== PROBLEM TO SOLVE ==
Could you restate the data word for word and drop the pictures?

··· DATA TO USE ···

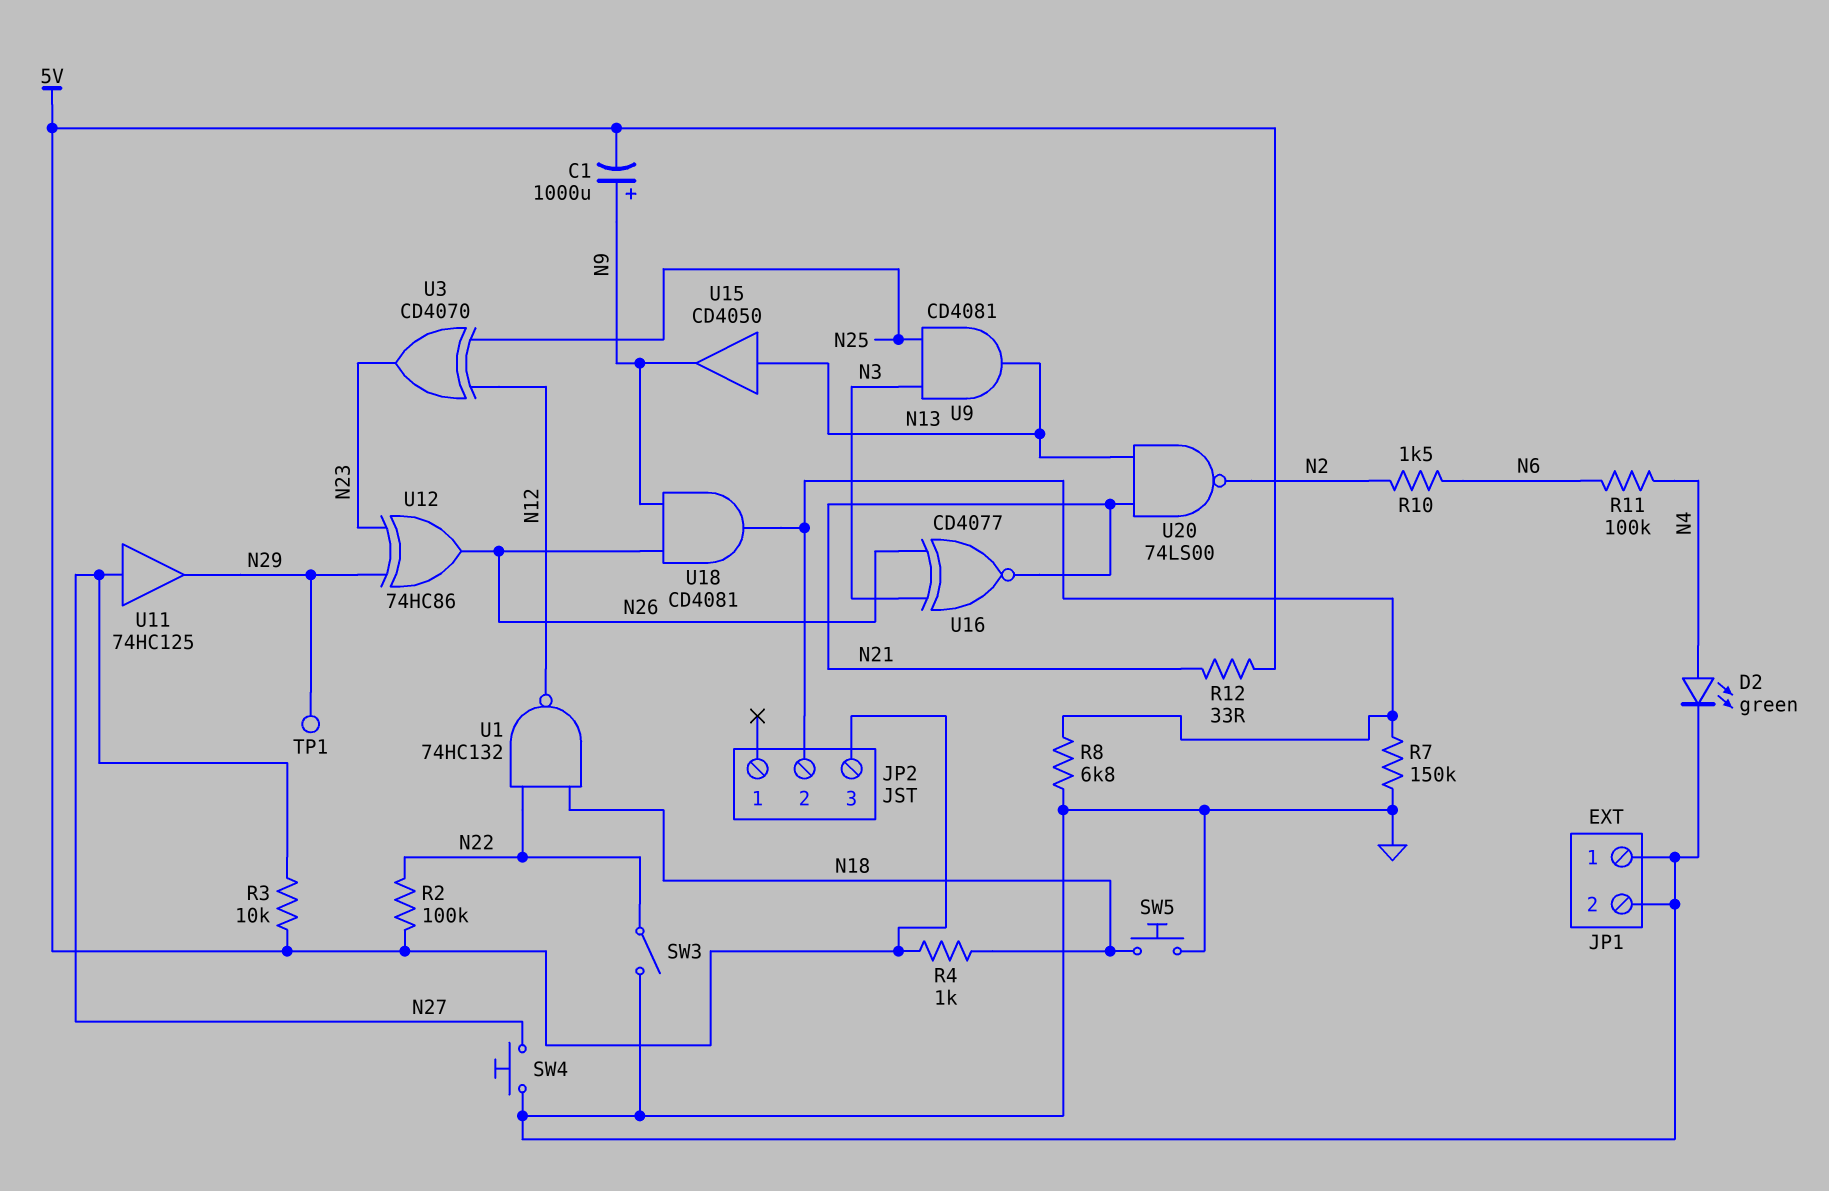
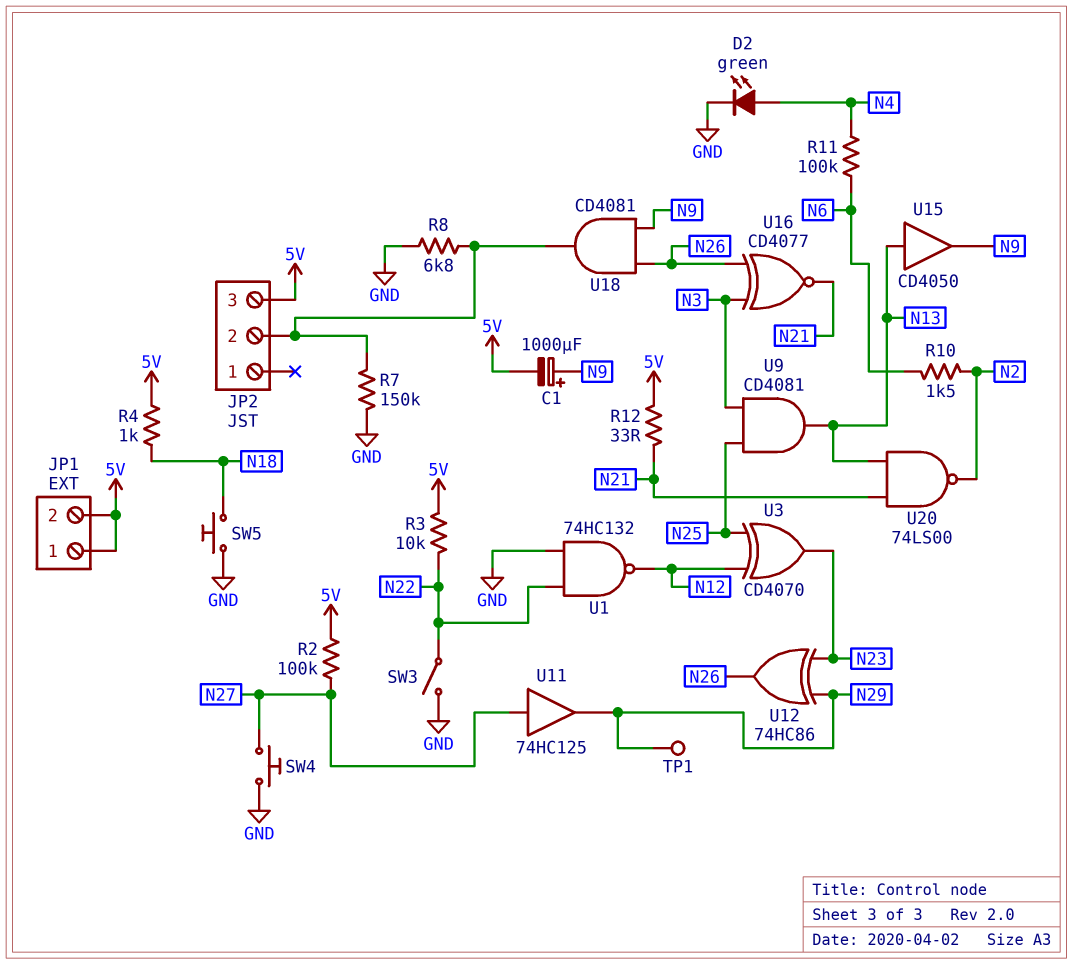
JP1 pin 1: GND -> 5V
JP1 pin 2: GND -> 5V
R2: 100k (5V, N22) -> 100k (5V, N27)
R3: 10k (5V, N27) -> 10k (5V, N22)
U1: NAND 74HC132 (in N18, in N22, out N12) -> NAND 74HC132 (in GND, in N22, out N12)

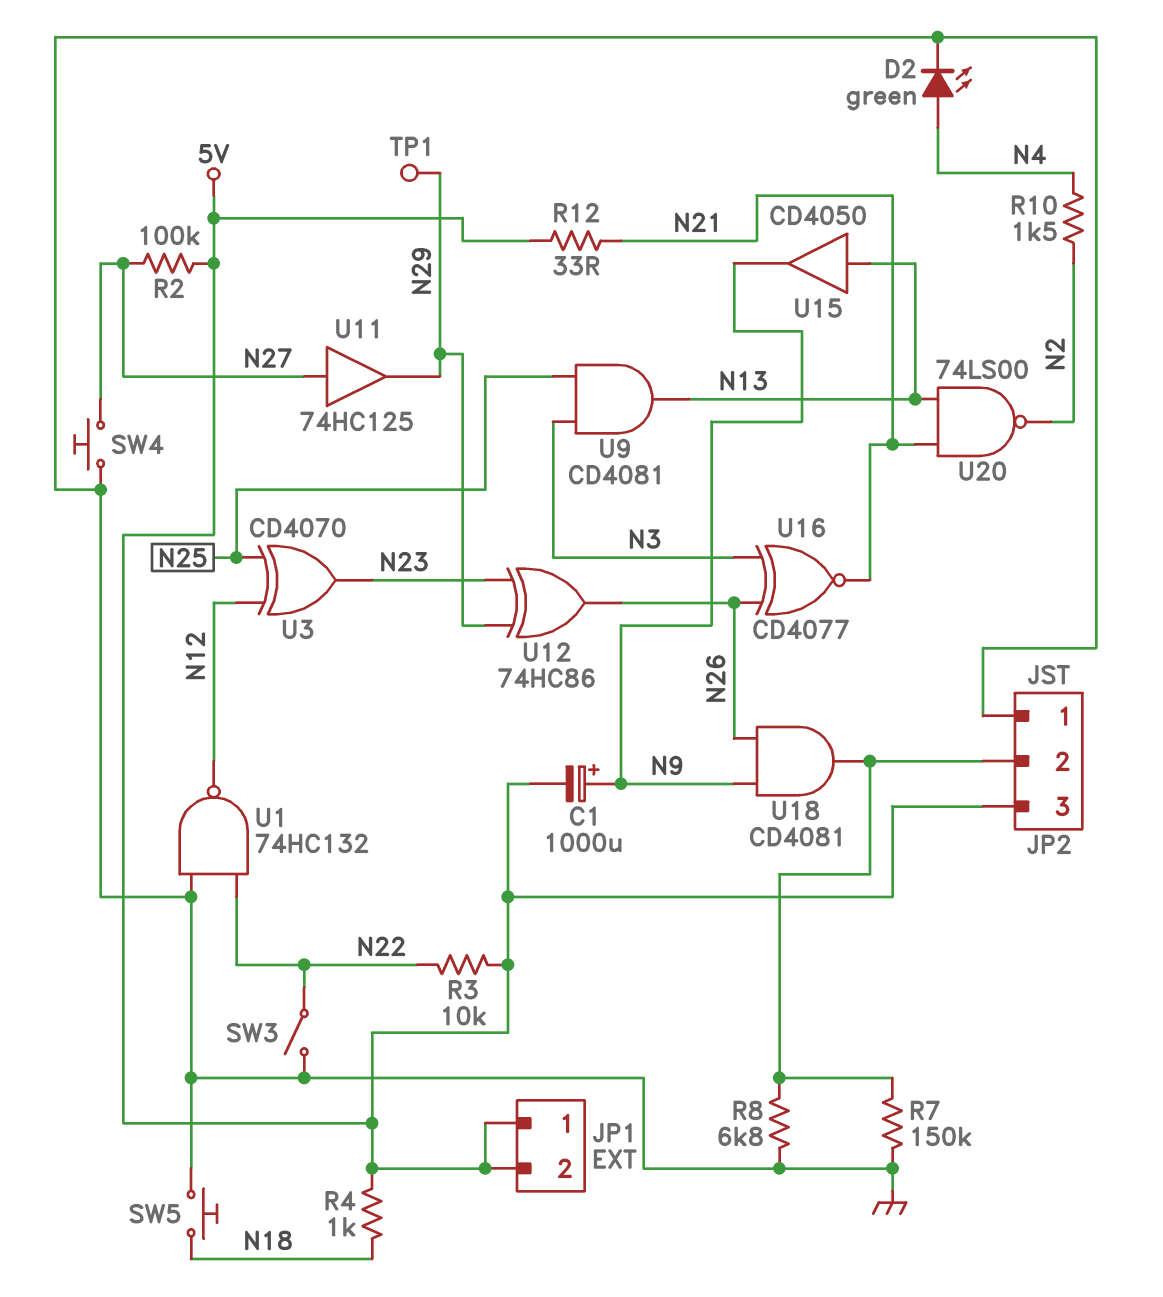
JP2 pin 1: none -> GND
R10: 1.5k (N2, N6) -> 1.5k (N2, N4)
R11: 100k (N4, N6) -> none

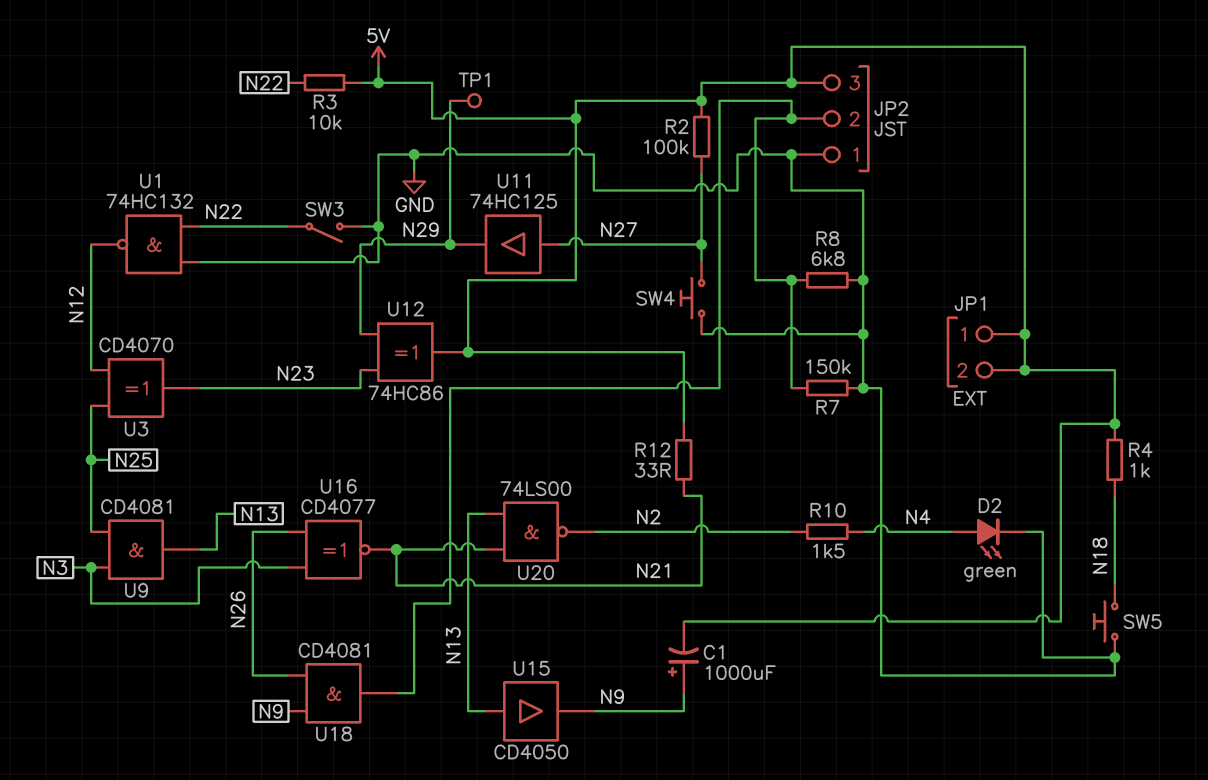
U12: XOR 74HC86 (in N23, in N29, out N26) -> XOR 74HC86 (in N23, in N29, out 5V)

···

== RESULT ==
JP1 pin 1: GND -> 5V
JP1 pin 2: GND -> 5V
R2: 100k (5V, N22) -> 100k (5V, N27)
R3: 10k (5V, N27) -> 10k (5V, N22)
U1: NAND 74HC132 (in N18, in N22, out N12) -> NAND 74HC132 (in GND, in N22, out N12)

JP2 pin 1: none -> GND
R10: 1.5k (N2, N6) -> 1.5k (N2, N4)
R11: 100k (N4, N6) -> none

U12: XOR 74HC86 (in N23, in N29, out N26) -> XOR 74HC86 (in N23, in N29, out 5V)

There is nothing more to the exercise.